Exactly the lines from the one with "mask <item>stroma</item>" to the one with "Mask benign epithelium. Return masks as SVG.", both included, are to be printed again; leave out the rest.

+++++

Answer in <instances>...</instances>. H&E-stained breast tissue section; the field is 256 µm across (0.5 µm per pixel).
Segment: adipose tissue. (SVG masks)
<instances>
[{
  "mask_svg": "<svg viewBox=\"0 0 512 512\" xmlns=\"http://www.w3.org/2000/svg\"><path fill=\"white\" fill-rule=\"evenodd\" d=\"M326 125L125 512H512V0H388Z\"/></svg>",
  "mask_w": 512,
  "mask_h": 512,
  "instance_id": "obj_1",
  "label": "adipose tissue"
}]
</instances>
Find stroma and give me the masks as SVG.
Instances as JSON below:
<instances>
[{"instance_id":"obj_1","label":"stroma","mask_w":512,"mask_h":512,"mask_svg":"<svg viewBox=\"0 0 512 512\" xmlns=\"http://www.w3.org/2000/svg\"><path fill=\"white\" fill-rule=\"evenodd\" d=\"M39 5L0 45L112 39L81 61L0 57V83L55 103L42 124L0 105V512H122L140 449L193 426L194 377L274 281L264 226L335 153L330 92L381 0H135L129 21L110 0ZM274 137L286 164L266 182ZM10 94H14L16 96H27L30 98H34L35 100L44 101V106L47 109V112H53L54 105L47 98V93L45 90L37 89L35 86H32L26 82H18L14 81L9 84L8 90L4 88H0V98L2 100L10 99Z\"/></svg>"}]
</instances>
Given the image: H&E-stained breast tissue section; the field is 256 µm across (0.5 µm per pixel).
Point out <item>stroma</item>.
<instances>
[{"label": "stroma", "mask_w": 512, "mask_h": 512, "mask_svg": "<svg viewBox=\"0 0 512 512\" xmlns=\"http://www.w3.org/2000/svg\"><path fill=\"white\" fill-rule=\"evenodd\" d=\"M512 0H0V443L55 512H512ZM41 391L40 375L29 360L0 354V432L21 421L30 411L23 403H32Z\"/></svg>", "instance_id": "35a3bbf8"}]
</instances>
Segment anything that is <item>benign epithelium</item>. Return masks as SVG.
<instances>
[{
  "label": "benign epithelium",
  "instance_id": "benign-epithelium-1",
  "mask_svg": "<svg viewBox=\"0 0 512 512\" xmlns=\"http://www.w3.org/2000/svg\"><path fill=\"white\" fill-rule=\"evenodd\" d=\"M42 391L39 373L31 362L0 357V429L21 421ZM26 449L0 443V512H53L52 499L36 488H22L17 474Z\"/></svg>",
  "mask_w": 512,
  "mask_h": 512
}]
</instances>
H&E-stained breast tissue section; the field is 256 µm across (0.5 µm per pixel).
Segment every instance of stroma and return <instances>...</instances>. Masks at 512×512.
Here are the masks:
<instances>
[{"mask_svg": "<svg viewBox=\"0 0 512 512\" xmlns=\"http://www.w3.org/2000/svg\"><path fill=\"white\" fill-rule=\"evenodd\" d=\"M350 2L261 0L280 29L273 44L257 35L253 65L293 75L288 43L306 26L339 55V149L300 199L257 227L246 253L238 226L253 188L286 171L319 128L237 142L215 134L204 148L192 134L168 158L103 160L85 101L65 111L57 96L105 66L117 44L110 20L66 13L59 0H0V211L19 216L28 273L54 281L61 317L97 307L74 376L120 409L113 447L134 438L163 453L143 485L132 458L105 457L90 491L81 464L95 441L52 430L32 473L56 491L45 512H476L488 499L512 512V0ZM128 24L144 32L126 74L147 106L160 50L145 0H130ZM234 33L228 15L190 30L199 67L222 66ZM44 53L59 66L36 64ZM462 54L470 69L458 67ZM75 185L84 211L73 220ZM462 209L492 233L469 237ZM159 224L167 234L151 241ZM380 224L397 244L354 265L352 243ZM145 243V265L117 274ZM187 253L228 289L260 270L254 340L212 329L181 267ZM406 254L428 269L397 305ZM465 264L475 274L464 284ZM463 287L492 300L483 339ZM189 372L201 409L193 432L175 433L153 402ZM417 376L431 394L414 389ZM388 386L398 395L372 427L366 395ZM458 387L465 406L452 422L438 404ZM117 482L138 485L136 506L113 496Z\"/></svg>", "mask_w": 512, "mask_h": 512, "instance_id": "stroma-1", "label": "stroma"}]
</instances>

+++++

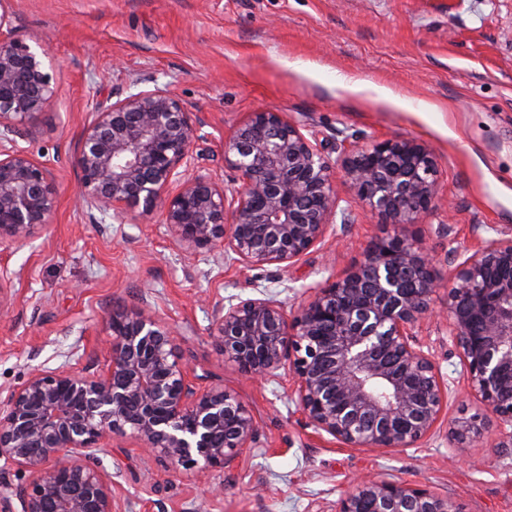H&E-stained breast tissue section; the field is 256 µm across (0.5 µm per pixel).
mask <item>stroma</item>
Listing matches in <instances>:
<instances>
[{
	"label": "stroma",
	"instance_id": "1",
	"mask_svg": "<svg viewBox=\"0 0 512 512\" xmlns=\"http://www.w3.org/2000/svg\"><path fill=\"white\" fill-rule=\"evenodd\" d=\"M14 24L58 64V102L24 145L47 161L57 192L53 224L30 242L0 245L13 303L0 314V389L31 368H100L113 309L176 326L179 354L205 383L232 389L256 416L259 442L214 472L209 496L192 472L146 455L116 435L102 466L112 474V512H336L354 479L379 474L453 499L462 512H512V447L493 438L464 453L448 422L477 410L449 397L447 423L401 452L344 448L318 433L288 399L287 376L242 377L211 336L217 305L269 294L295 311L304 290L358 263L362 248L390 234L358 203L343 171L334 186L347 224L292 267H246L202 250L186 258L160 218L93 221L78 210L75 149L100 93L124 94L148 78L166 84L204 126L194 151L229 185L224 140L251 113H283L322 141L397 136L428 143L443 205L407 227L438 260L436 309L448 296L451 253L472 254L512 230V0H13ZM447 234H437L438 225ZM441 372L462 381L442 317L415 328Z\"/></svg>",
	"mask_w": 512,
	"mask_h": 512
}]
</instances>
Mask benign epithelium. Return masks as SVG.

+++++

> Written answer
mask <item>stroma</item>
Listing matches in <instances>:
<instances>
[{
	"label": "stroma",
	"instance_id": "1",
	"mask_svg": "<svg viewBox=\"0 0 512 512\" xmlns=\"http://www.w3.org/2000/svg\"><path fill=\"white\" fill-rule=\"evenodd\" d=\"M14 24L58 64V102L24 145L47 161L57 192L53 224L30 242L0 245L13 303L0 314V389L31 368H100L113 309L176 326L179 354L205 383L232 389L256 416L259 442L214 472L209 496L192 472L146 455L116 435L102 466L112 474V512H336L354 479L379 474L453 499L462 512H512V447L493 438L464 453L448 422L477 410L449 397L447 423L401 452L344 448L318 433L288 399L287 376L242 377L211 336L217 305L269 294L295 311L304 290L358 263L362 248L390 234L358 203L343 171L334 186L347 224L292 267H246L202 250L186 258L160 218L93 221L78 210L75 149L100 93L124 94L148 78L166 84L204 126L194 151L229 185L224 140L251 113H283L322 141L397 136L428 143L443 205L407 227L438 260L436 309L448 296L451 253L472 254L512 230V0H13ZM447 234H437L438 225ZM441 372L462 381L442 317L415 328Z\"/></svg>",
	"mask_w": 512,
	"mask_h": 512
}]
</instances>
Mask benign epithelium. Return masks as SVG.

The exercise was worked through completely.